Records excerpted from a collection
---

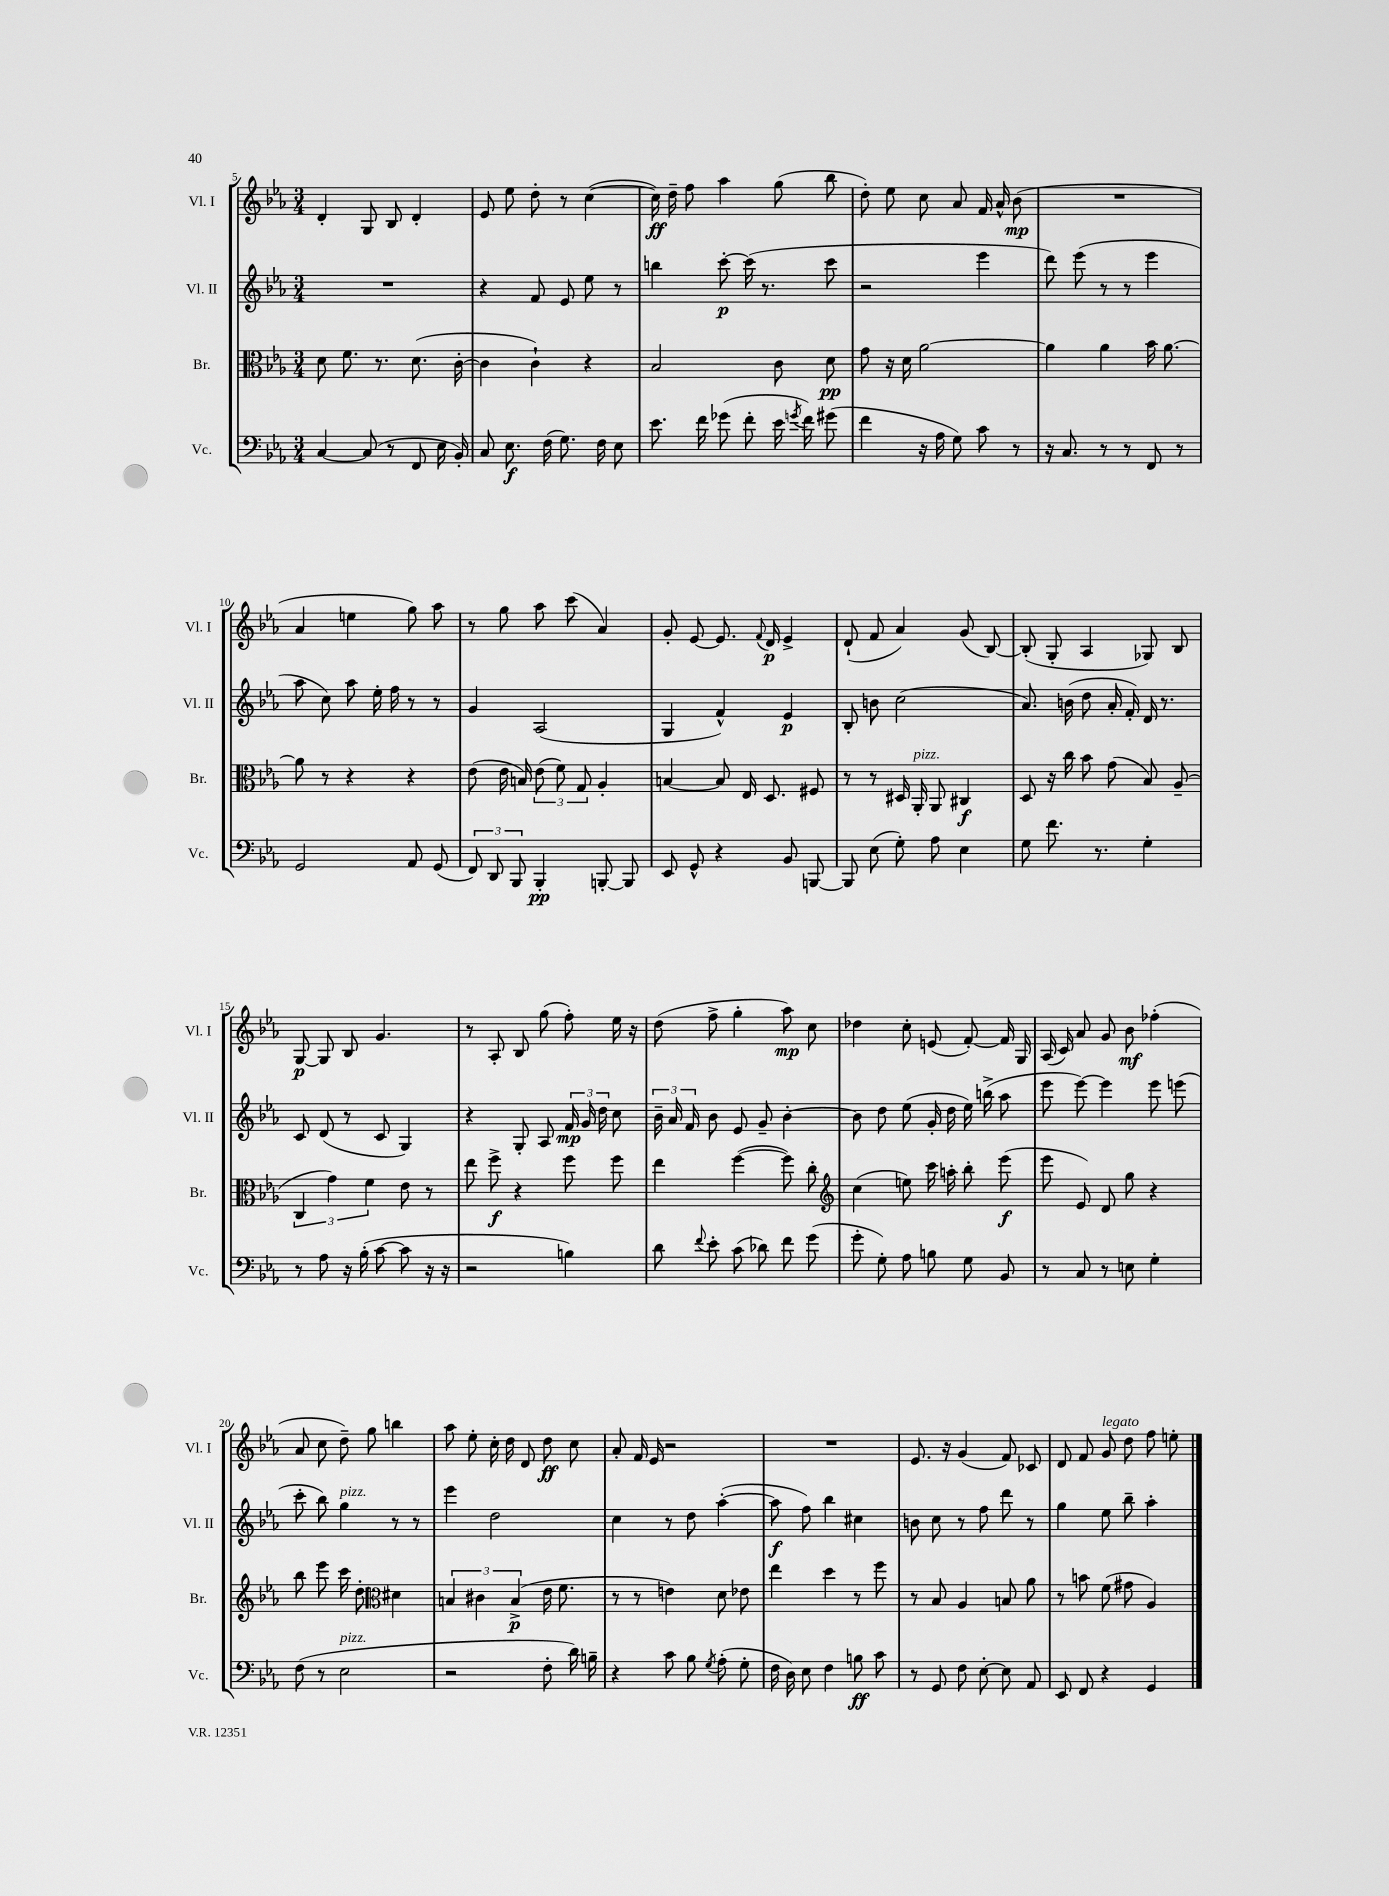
<<
\new StaffGroup <<
\new Staff = "s0" \with { instrumentName = "Vl. I" shortInstrumentName = "Vl. I" } {
    \clef treble \key ees \major \numericTimeSignature \time 3/4
    \autoBeamOff d'4-. g8 bes8 d'4-. |
    ees'8 ees''8 d''8-. r8 c''4~( |
    c''16\ff) d''16-- f''8 aes''4 g''8( bes''8 |
    d''8-.) ees''8 c''8 aes'8 f'16 aes'16-^ bes'8\mp( |
    R2. |
    aes'4 e''4 g''8) aes''8 |
    r8 g''8 aes''8 c'''8( aes'4) |
    g'8-. ees'8~ ees'8. \appoggiatura { f'8 } d'16\p ees'4-> |
    d'8-!( f'8 aes'4) g'8( bes8~) |
    bes8-.( g8-. aes4 ges8) bes8 |
    g8~\p g8 bes8 g'4. |
    r8 aes8-. bes8 g''8( f''8-.) ees''16 r16 |
    d''8( f''8-> g''4-. aes''8\mp) c''8 |
    des''4 c''8-. e'8( f'8~-.) f'16 g16 |
    aes16( c'16) aes'8 g'8 bes'8\mf fes''4-.( |
    aes'8 c''8 d''8--) g''8 b''4 |
    aes''8 ees''8-. c''16-. d''16 d'8 d''8\ff c''8 |
    aes'8-. f'16 ees'16 r2 |
    R2. |
    ees'8. r16 g'4( f'8) ces'8 |
    d'8 f'8 g'8^\markup { \italic "legato" } d''8 f''8 e''8-. \bar "|." |
}
\new Staff = "s1" \with { instrumentName = "Vl. II" shortInstrumentName = "Vl. II" } {
    \clef treble \key ees \major \numericTimeSignature \time 3/4
    \autoBeamOff R2. |
    r4 f'8 ees'8 ees''8 r8 |
    b''4 c'''8~-.\p c'''16( r8. c'''8 |
    r2 ees'''4 |
    d'''8) ees'''8( r8 r8 ees'''4 |
    aes''8 c''8) aes''8 ees''16-. f''16 r8 r8 |
    g'4 aes2( |
    g4 f'4-^) ees'4\p |
    bes8-. b'8 c''2( |
    aes'8.) b'16( d''8 aes'16-. f'16-.) d'16 r8. |
    c'8 d'8( r8 c'8 g4) |
    r4 g8-. aes8 \tuplet 3/2 { f'16\mp g'16 d''16 } c''8 |
    \tuplet 3/2 { bes'16-- aes'16 f'16 } bes'8 ees'8 g'8-- bes'4~-. |
    bes'8 d''8 ees''8( g'16-. d''16 ees''16) b''16->( aes''8 |
    ees'''8 ees'''8~) ees'''4 ees'''8 e'''8( |
    c'''8-. bes''8) g''4^\markup { \italic "pizz." } r8 r8 |
    ees'''4 d''2 |
    c''4 r8 d''8 aes''4~-.( |
    aes''8\f f''8) bes''4 cis''4 |
    b'8 c''8 r8 f''8 d'''8 r8 |
    g''4 ees''8 bes''8-- aes''4-. \bar "|." |
}
\new Staff = "s2" \with { instrumentName = "Br." shortInstrumentName = "Br." } {
    \clef alto \key ees \major \numericTimeSignature \time 3/4
    \autoBeamOff d'8 f'8. r8. d'8.( c'16~-. |
    c'4 c'4-!) r4 |
    bes2 c'8 d'8\pp |
    g'8 r16 d'16 aes'2~ |
    aes'4 aes'4 bes'16 aes'8.~ |
    aes'8 r8 r4 r4 |
    ees'8( ees'16 b16) \tuplet 3/2 { ees'8( f'8) g8 } aes4-. |
    b4~ b8 ees16 d8. fis8 |
    r8 r8 dis16 aes,16-.^\markup { \italic "pizz." } aes,8 cis4\f |
    d8 r16 c''16 bes'8 g'8( bes8) aes8--( |
    \tuplet 3/2 { c4 g'4) f'4 } ees'8 r8 |
    ees''8 f''8->\f r4 f''8 f''8 |
    ees''4 f''4~( f''8) c''8-. |
    \clef treble c''4( e''8) c'''16 a''16-. bes''8-. ees'''8\f( |
    ees'''8 ees'8) d'8 g''8 r4 |
    bes''8 ees'''8 c'''16 d''8.-. \clef alto dis'4 |
    \tuplet 3/2 { b4 cis'4 b4->\p( } ees'16 f'8. |
    r8 r8 e'4) d'8 ees'8 |
    ees''4 d''4 r8 f''8 |
    r8 bes8 aes4 b8 aes'8 |
    r8 b'8 f'8( gis'8 aes4) \bar "|." |
}
\new Staff = "s3" \with { instrumentName = "Vc." shortInstrumentName = "Vc." } {
    \clef bass \key ees \major \numericTimeSignature \time 3/4
    \autoBeamOff c4~ c8( r8 f,8 ees16 bes,16-.) |
    c8 ees8.\f f16( g8.) f16 ees8 |
    ees'8. f'16 ges'8( f'8-. ees'16 \acciaccatura { g'8 } f'16) gis'8( |
    f'4 r16 aes16 g8) c'8 r8 |
    r16 c8. r8 r8 f,8 r8 |
    g,2 aes,8 g,8( |
    \tuplet 3/2 { f,8) d,8 bes,,8 } bes,,4-.\pp b,,8~-. b,,8 |
    ees,8 g,8-^ r4 bes,8 b,,8~ |
    b,,8 ees8( g8-.) aes8 ees4 |
    g8 f'8. r8. g4-. |
    r8 aes8 r16 bes16-.( c'8~ c'8 r16 r16 |
    r2 b4) |
    d'8 \appoggiatura { f'8 } ees'8-. c'8( des'8) f'8 g'8( |
    g'8-. g8-.) aes8 b8 g8 bes,8 |
    r8 c8 r8 e8 g4-. |
    f8( r8 ees2^\markup { \italic "pizz." } |
    r2 f8-. d'16) b16-- |
    r4 c'8 bes8 \acciaccatura { g8 } aes8-.( g8-. |
    f16 d16) ees8 f4 b8\ff c'8 |
    r8 g,8 f8 ees8~-. ees8 aes,8 |
    ees,8 f,8 r4 g,4 \bar "|." |
}
>>
>>
\layout { \context { \Score currentBarNumber = #5 } }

---

▸ Objective:
Recast the listing as a numbered list, one line per item. Begin at the first line of the listing and stop after the line that contains "ees'''8 ees'''8~) ees'''4", include both ends, skip blank lines, and leave the picture out.

▸ Solution below:
1. <<
2. \new StaffGroup <<
3. \new Staff = "s0" \with { instrumentName = "Vl. I" shortInstrumentName = "Vl. I" } {
4.     \clef treble \key ees \major \numericTimeSignature \time 3/4
5.     \autoBeamOff d'4-. g8 bes8 d'4-. |
6.     ees'8 ees''8 d''8-. r8 c''4~( |
7.     c''16\ff) d''16-- f''8 aes''4 g''8( bes''8 |
8.     d''8-.) ees''8 c''8 aes'8 f'16 aes'16-^ bes'8\mp( |
9.     R2. |
10.     aes'4 e''4 g''8) aes''8 |
11.     r8 g''8 aes''8 c'''8( aes'4) |
12.     g'8-. ees'8~ ees'8. \appoggiatura { f'8 } d'16\p ees'4-> |
13.     d'8-!( f'8 aes'4) g'8( bes8~) |
14.     bes8-.( g8-. aes4 ges8) bes8 |
15.     g8~\p g8 bes8 g'4. |
16.     r8 aes8-. bes8 g''8( f''8-.) ees''16 r16 |
17.     d''8( f''8-> g''4-. aes''8\mp) c''8 |
18.     des''4 c''8-. e'8( f'8~-.) f'16 g16 |
19.     aes16( c'16) aes'8 g'8 bes'8\mf fes''4-.( |
20.     aes'8 c''8 d''8--) g''8 b''4 |
21.     aes''8 ees''8-. c''16-. d''16 d'8 d''8\ff c''8 |
22.     aes'8-. f'16 ees'16 r2 |
23.     R2. |
24.     ees'8. r16 g'4( f'8) ces'8 |
25.     d'8 f'8 g'8^\markup { \italic "legato" } d''8 f''8 e''8-. \bar "|." |
26. }
27. \new Staff = "s1" \with { instrumentName = "Vl. II" shortInstrumentName = "Vl. II" } {
28.     \clef treble \key ees \major \numericTimeSignature \time 3/4
29.     \autoBeamOff R2. |
30.     r4 f'8 ees'8 ees''8 r8 |
31.     b''4 c'''8~-.\p c'''16( r8. c'''8 |
32.     r2 ees'''4 |
33.     d'''8) ees'''8( r8 r8 ees'''4 |
34.     aes''8 c''8) aes''8 ees''16-. f''16 r8 r8 |
35.     g'4 aes2( |
36.     g4 f'4-^) ees'4\p |
37.     bes8-. b'8 c''2( |
38.     aes'8.) b'16( d''8 aes'16-. f'16-.) d'16 r8. |
39.     c'8 d'8( r8 c'8 g4) |
40.     r4 g8-. aes8 \tuplet 3/2 { f'16\mp g'16 d''16 } c''8 |
41.     \tuplet 3/2 { bes'16-- aes'16 f'16 } bes'8 ees'8 g'8-- bes'4~-. |
42.     bes'8 d''8 ees''8( g'16-. d''16 ees''16) b''16->( aes''8 |
43.     ees'''8 ees'''8~) ees'''4 ees'''8 e'''8( |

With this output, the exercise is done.